YOUR ASSIGNMENT — All of the data below is to be returned unaltered.

Spatial object tracking data:
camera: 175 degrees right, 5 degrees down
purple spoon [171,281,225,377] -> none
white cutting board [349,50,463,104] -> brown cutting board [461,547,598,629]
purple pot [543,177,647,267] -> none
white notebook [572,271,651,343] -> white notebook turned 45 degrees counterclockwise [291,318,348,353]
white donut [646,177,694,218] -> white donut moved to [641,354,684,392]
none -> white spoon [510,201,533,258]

RESULT OF THE TASK —
camera: 175 degrees right, 5 degrees down
purple spoon [171,281,225,377] -> none
white cutting board [349,50,463,104] -> brown cutting board [461,547,598,629]
purple pot [543,177,647,267] -> none
white notebook [572,271,651,343] -> white notebook turned 45 degrees counterclockwise [291,318,348,353]
white donut [646,177,694,218] -> white donut moved to [641,354,684,392]
none -> white spoon [510,201,533,258]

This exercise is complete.